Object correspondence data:
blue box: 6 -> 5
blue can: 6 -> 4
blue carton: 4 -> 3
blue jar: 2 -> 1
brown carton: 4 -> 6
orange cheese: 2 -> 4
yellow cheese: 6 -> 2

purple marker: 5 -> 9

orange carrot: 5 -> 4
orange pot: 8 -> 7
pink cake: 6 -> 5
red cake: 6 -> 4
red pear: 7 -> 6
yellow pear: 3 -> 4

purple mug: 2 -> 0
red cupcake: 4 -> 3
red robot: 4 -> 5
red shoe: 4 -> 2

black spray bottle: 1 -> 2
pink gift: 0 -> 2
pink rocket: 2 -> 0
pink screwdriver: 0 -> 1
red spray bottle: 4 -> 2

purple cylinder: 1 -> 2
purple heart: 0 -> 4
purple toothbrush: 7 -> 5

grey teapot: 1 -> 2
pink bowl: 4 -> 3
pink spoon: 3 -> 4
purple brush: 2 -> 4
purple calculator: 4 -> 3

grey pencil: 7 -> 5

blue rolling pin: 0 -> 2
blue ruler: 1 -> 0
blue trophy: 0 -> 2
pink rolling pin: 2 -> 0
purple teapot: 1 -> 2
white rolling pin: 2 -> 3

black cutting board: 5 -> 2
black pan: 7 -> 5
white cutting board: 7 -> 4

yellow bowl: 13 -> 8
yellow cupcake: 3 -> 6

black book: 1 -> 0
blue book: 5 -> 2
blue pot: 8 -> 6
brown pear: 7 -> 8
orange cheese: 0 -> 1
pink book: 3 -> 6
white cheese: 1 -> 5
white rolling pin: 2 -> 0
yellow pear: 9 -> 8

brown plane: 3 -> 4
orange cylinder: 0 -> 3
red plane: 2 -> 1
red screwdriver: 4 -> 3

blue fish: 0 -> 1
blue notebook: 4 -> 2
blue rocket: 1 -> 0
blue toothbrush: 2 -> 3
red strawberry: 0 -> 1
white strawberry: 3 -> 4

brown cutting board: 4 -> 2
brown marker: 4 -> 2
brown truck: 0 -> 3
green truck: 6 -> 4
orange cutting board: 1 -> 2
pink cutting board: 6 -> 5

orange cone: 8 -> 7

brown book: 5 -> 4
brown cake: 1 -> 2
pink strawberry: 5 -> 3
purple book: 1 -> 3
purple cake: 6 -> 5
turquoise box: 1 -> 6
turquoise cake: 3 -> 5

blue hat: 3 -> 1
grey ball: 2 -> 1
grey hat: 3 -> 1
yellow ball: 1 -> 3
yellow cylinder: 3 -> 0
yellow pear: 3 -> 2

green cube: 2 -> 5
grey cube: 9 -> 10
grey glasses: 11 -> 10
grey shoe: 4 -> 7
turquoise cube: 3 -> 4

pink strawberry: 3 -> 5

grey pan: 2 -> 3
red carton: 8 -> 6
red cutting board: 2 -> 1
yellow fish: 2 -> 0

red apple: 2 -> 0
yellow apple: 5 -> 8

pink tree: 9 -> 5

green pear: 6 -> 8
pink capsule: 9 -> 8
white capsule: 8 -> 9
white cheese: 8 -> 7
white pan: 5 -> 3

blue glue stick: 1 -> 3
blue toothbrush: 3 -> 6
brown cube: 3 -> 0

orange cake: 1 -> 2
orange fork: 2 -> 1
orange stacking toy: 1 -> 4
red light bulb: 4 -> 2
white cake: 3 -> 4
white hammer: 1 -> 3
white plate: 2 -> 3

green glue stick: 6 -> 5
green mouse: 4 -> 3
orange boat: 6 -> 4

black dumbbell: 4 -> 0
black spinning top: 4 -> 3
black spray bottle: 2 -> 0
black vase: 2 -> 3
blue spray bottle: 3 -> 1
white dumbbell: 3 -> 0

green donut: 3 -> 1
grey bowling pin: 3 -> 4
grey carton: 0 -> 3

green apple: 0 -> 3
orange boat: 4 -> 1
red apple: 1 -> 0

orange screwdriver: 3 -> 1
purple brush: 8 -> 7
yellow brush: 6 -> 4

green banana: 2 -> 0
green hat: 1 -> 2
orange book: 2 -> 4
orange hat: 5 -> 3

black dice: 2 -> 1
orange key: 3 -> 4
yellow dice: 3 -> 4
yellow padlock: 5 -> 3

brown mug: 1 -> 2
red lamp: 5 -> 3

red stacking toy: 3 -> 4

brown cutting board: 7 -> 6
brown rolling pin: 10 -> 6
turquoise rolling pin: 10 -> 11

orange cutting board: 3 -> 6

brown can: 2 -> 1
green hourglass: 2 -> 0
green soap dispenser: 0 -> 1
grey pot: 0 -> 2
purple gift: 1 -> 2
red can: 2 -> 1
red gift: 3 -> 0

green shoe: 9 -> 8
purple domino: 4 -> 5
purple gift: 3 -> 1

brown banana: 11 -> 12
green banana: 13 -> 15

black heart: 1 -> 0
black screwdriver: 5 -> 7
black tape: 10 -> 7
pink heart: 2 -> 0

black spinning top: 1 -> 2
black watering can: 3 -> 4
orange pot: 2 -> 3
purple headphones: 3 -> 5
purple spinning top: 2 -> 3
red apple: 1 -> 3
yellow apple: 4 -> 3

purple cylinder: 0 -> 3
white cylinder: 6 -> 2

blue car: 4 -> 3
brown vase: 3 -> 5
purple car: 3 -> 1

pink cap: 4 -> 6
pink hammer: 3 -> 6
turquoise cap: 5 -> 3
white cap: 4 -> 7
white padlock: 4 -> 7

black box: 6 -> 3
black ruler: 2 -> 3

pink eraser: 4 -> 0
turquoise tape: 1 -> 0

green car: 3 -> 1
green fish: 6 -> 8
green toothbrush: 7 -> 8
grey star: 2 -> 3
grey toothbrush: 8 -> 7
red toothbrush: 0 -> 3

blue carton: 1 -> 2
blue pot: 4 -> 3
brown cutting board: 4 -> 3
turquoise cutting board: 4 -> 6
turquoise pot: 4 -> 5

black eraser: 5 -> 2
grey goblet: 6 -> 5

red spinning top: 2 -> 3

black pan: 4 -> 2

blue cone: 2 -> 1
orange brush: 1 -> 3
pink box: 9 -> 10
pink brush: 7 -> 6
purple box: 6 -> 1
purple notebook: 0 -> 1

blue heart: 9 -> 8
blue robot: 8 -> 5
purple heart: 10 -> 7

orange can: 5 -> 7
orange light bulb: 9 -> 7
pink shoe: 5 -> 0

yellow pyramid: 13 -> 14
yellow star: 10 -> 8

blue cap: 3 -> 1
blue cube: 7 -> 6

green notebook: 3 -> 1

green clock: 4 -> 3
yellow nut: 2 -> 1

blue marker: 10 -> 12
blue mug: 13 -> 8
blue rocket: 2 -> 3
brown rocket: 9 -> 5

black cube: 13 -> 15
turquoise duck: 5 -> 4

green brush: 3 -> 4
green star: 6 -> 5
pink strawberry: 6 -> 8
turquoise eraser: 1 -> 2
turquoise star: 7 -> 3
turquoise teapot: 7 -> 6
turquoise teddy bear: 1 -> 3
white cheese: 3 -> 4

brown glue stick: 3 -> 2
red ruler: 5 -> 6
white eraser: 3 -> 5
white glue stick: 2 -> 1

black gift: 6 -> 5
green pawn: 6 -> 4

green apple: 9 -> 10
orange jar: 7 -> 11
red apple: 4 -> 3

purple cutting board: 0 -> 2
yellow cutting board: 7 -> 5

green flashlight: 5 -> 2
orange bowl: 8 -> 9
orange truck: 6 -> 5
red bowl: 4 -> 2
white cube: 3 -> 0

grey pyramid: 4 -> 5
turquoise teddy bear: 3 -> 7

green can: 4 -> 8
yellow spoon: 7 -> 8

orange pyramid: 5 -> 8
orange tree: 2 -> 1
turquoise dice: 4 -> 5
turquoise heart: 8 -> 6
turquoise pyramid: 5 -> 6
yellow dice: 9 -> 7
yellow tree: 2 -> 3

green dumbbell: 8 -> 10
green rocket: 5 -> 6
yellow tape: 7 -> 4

- How to complete this task -
Wherever a line in the entries above holds "notebook", copy that line.

- Expected output -
blue notebook: 4 -> 2
purple notebook: 0 -> 1
green notebook: 3 -> 1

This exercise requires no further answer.